** Directions for this task **
Restate the records word for word. Include no pictures.

** Data for this exercise **

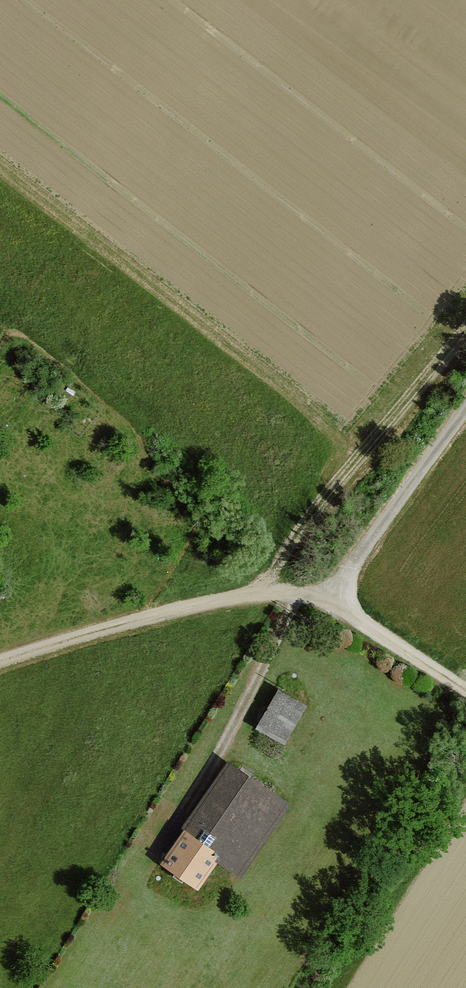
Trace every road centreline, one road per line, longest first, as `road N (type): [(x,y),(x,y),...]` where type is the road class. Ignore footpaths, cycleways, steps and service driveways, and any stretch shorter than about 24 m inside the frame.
road 1 (track): [(0,658),(218,601),(323,599),(465,412)]
road 2 (track): [(267,596),(286,548),(271,515),(0,310)]
road 3 (track): [(286,548),(328,477),(465,310)]
road 4 (track): [(323,599),(465,695)]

** Response to this task **
Trace every road centreline, one road per line, longest first, as `road N (type): [(x,y),(x,y),...]` where type is the road class. Ignore footpaths, cycleways, steps and service driveways, and any stretch shorter than about 24 m inside the frame.
road 1 (track): [(0,658),(218,601),(323,599),(465,412)]
road 2 (track): [(267,596),(286,548),(271,515),(0,310)]
road 3 (track): [(286,548),(328,477),(465,310)]
road 4 (track): [(323,599),(465,695)]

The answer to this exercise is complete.